__Data for analysis__.
◇ ◇ ◇ ◇ ◇ ◇ ◇

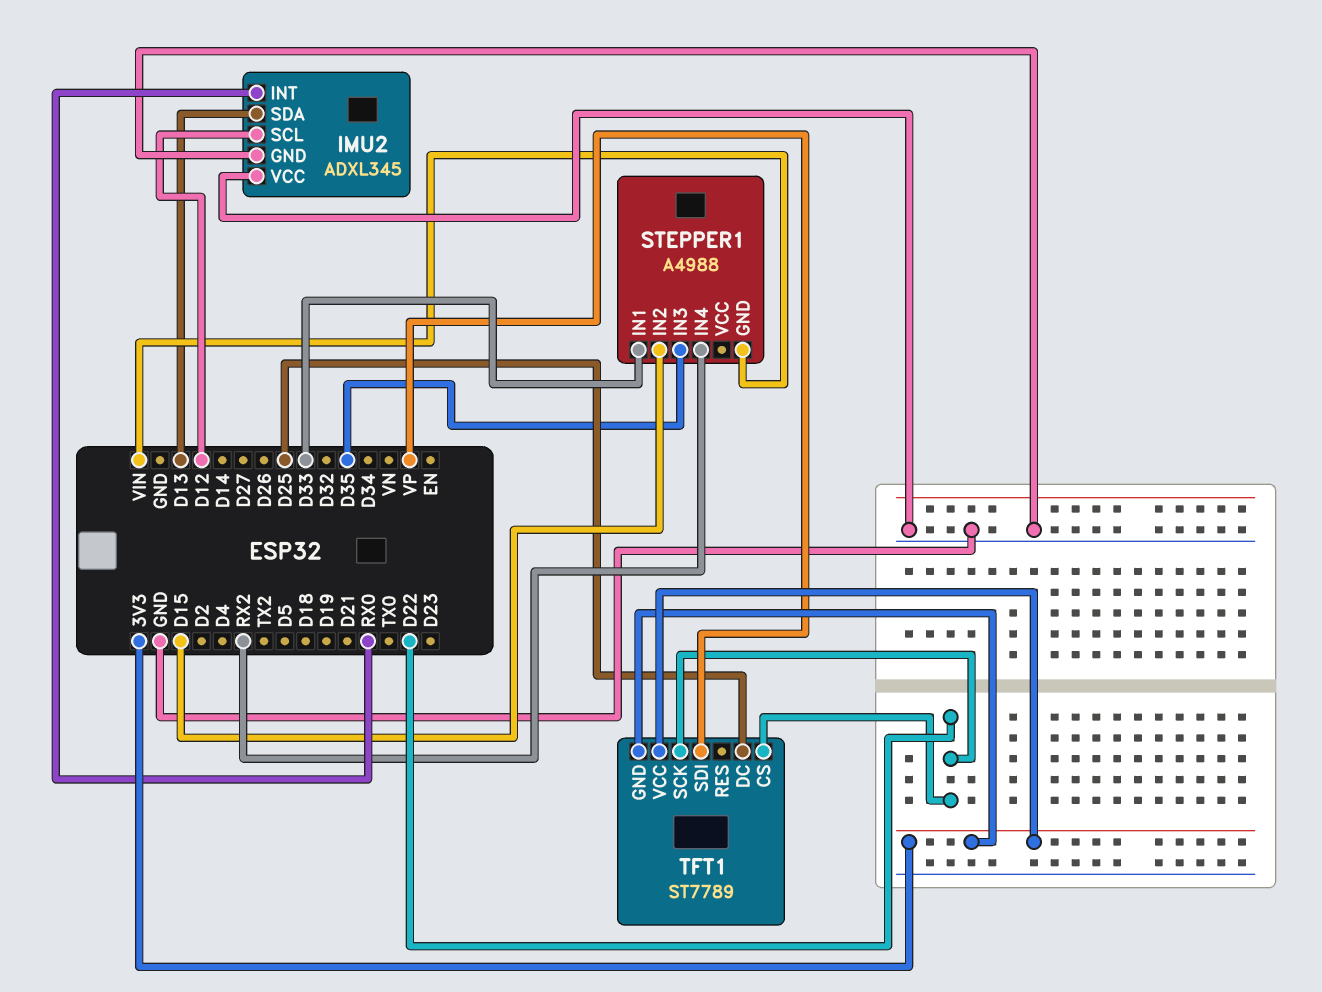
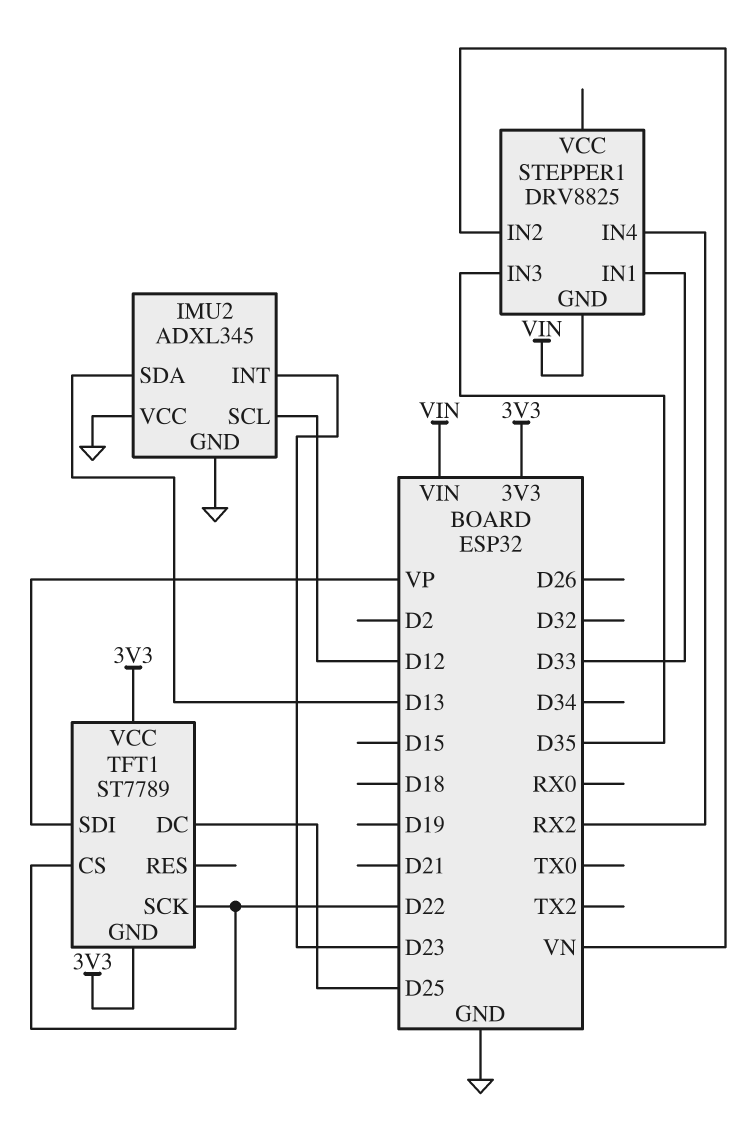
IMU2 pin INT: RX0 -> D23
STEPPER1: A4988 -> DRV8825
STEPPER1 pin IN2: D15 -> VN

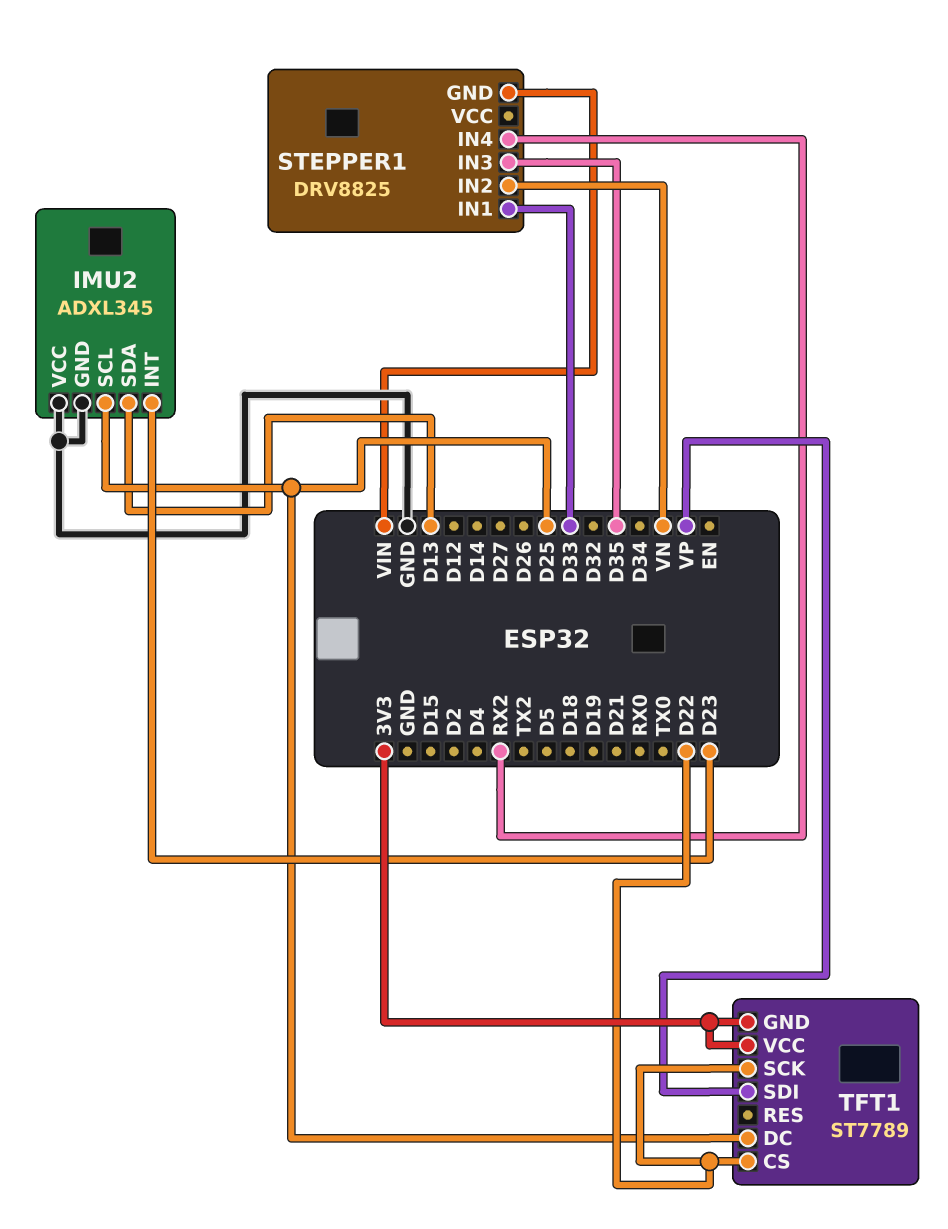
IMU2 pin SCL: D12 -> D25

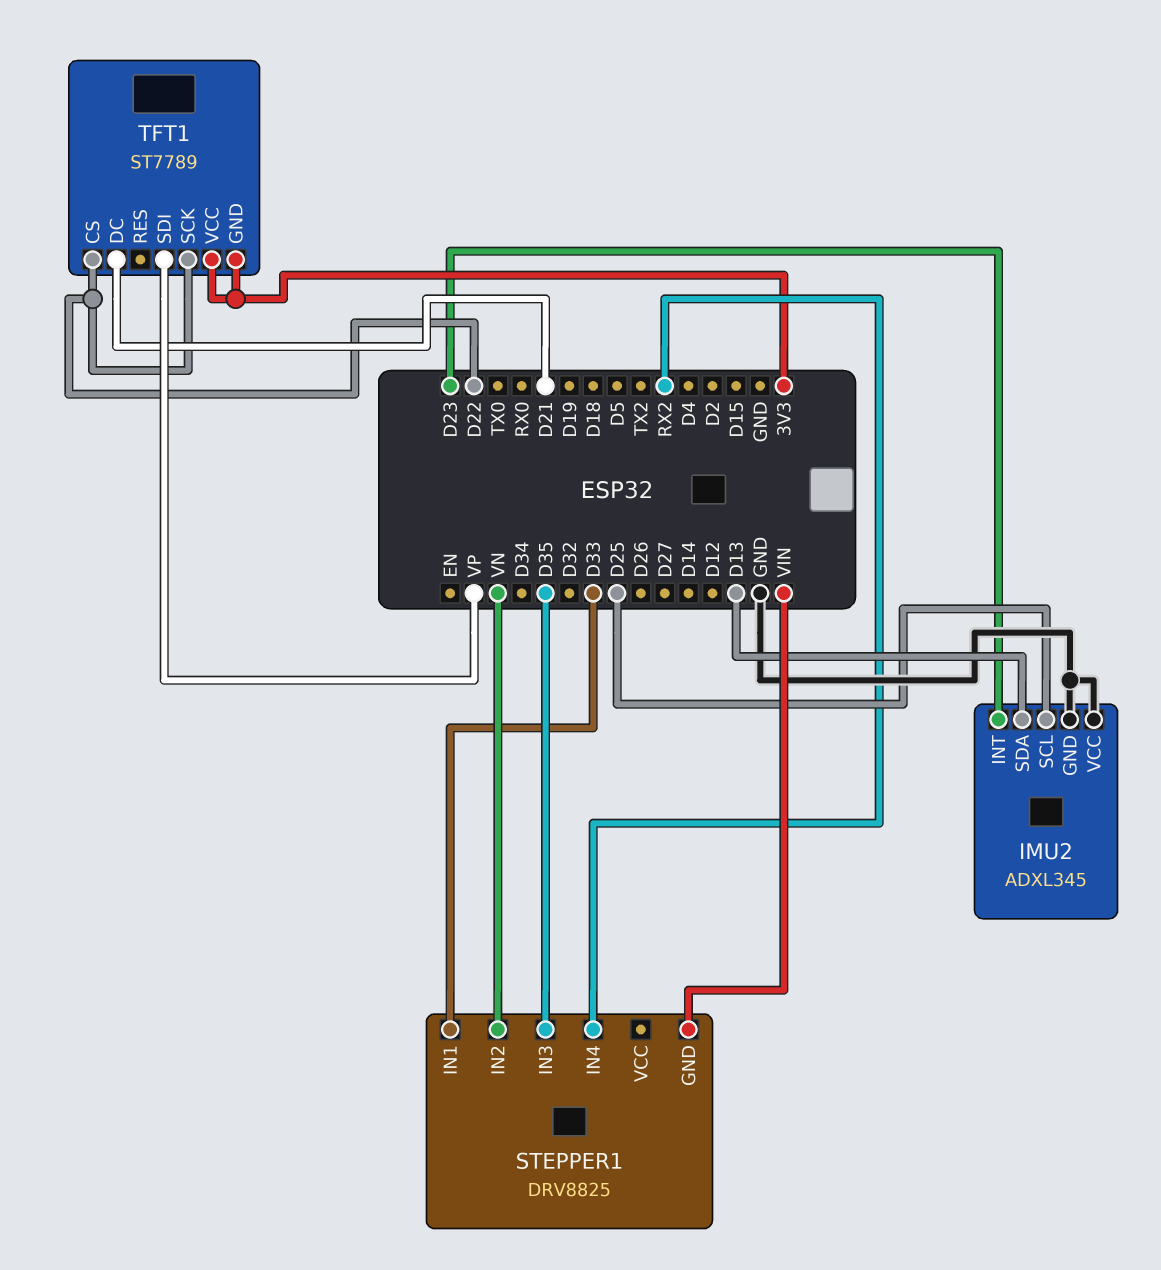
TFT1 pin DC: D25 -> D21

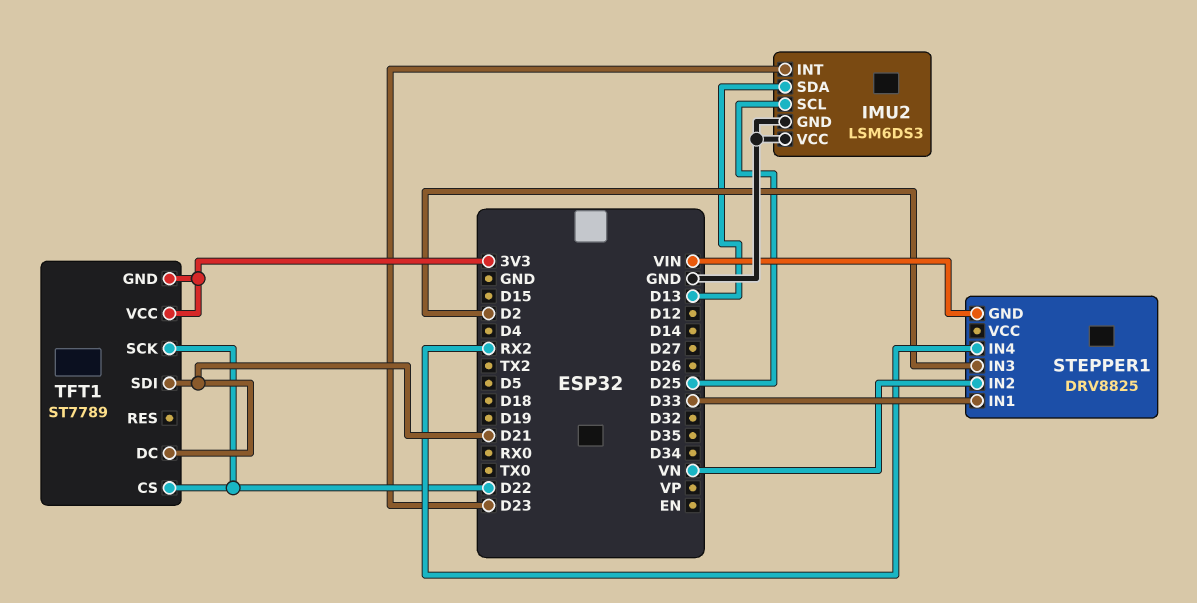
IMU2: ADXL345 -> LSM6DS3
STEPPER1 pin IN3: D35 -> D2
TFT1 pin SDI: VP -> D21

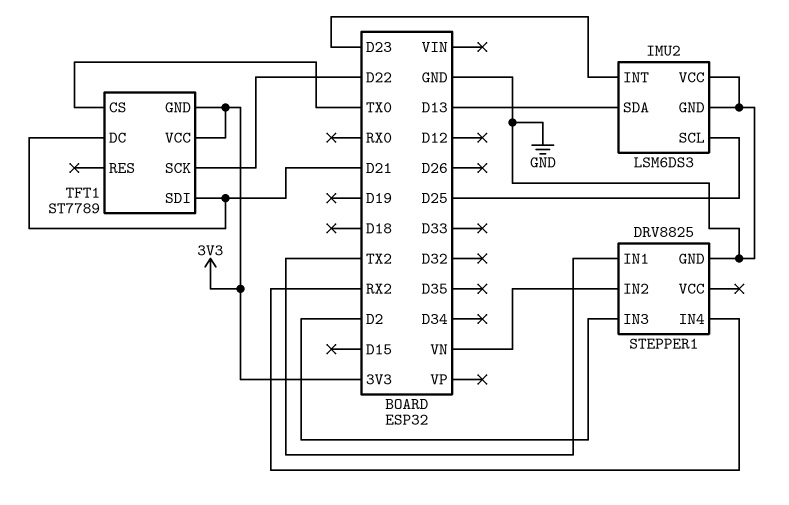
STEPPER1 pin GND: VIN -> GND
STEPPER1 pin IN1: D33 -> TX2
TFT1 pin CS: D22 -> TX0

◇ ◇ ◇ ◇ ◇ ◇ ◇

__Task__. Would you copy all the material exactly, dropping the pictures?

__Response to this exercise__.
IMU2 pin INT: RX0 -> D23
STEPPER1: A4988 -> DRV8825
STEPPER1 pin IN2: D15 -> VN

IMU2 pin SCL: D12 -> D25

TFT1 pin DC: D25 -> D21

IMU2: ADXL345 -> LSM6DS3
STEPPER1 pin IN3: D35 -> D2
TFT1 pin SDI: VP -> D21

STEPPER1 pin GND: VIN -> GND
STEPPER1 pin IN1: D33 -> TX2
TFT1 pin CS: D22 -> TX0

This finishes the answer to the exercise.